> _Task details_:
Starting at the line below holding "camera: 95 degrees right, 0 degrees up" and stopping at the line holding "white glasses [409,293,479,369]", print every line exactly, both ends included, and leave the rest out.

> _Input data_:
-*-

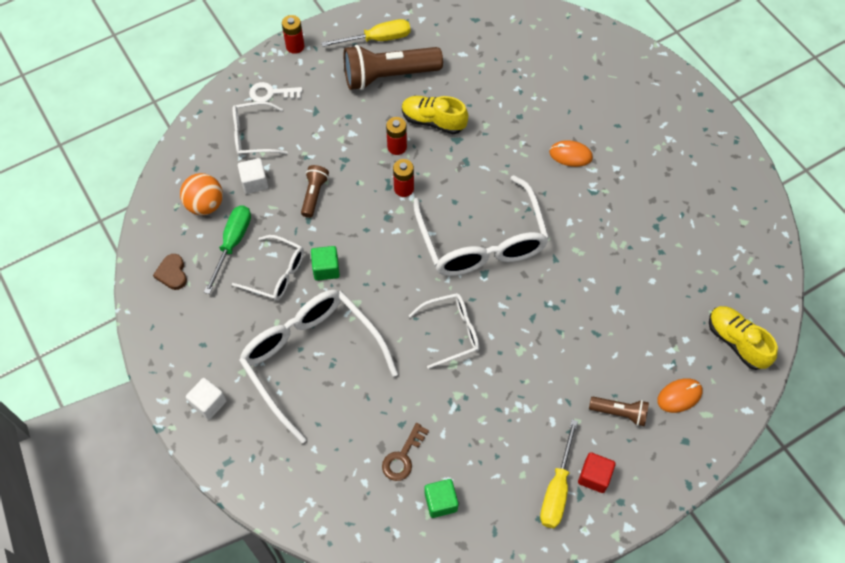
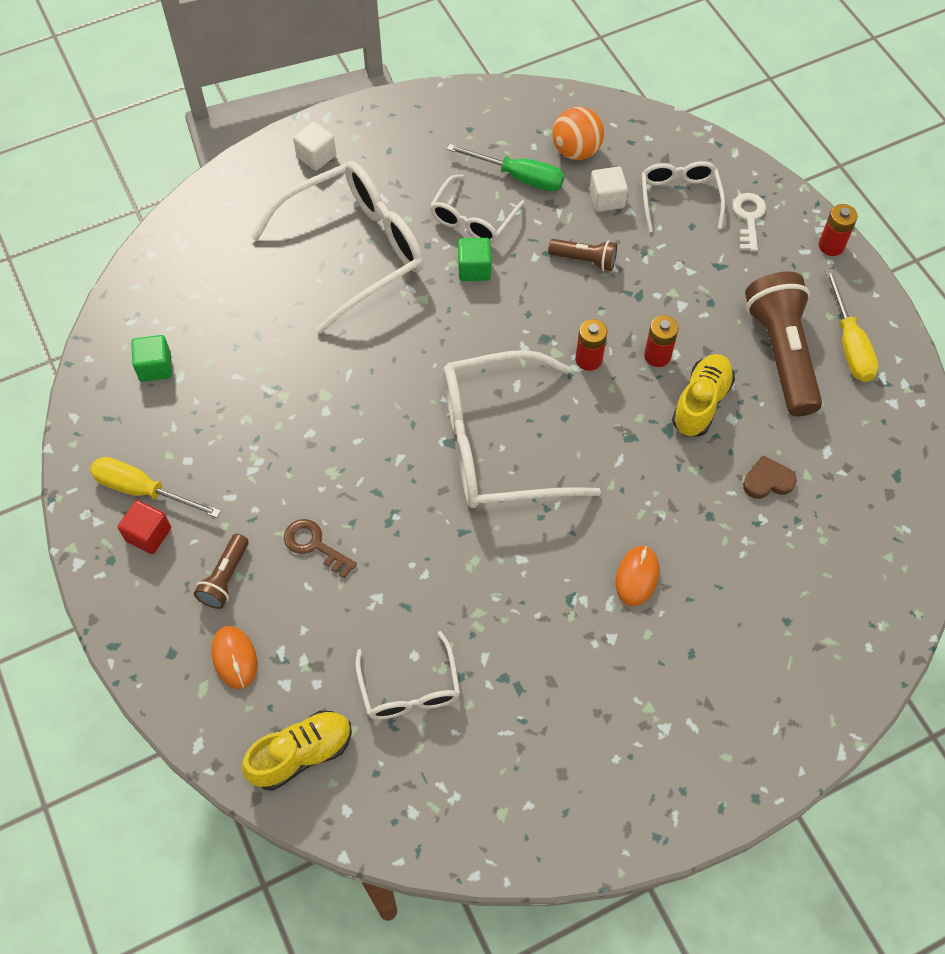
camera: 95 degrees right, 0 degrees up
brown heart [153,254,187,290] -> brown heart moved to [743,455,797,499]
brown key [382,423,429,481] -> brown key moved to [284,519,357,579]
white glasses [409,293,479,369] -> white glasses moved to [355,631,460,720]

-*-

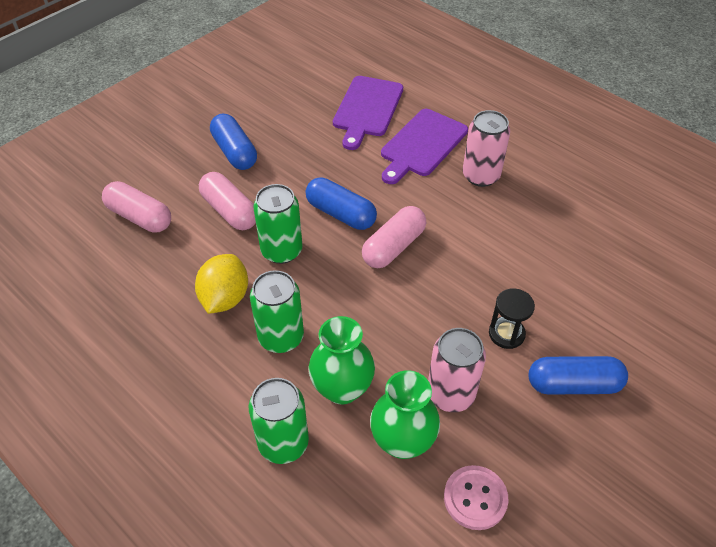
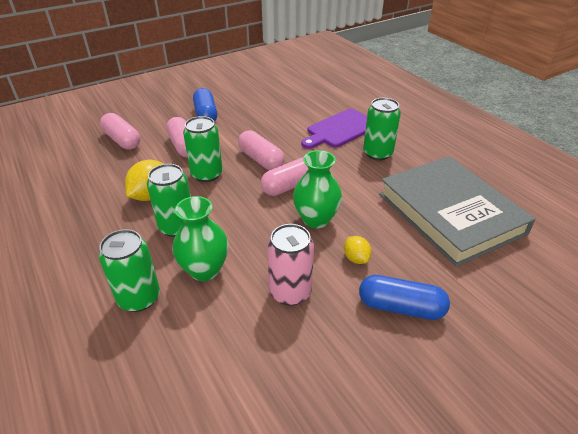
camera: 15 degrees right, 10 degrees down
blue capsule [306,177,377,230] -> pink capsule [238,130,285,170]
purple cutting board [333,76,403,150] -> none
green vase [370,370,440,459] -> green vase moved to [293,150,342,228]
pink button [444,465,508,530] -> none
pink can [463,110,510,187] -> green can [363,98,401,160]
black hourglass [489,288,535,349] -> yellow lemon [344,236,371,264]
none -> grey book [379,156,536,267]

-*-

> _Exercise result_:
camera: 95 degrees right, 0 degrees up
brown heart [153,254,187,290] -> brown heart moved to [743,455,797,499]
brown key [382,423,429,481] -> brown key moved to [284,519,357,579]
white glasses [409,293,479,369] -> white glasses moved to [355,631,460,720]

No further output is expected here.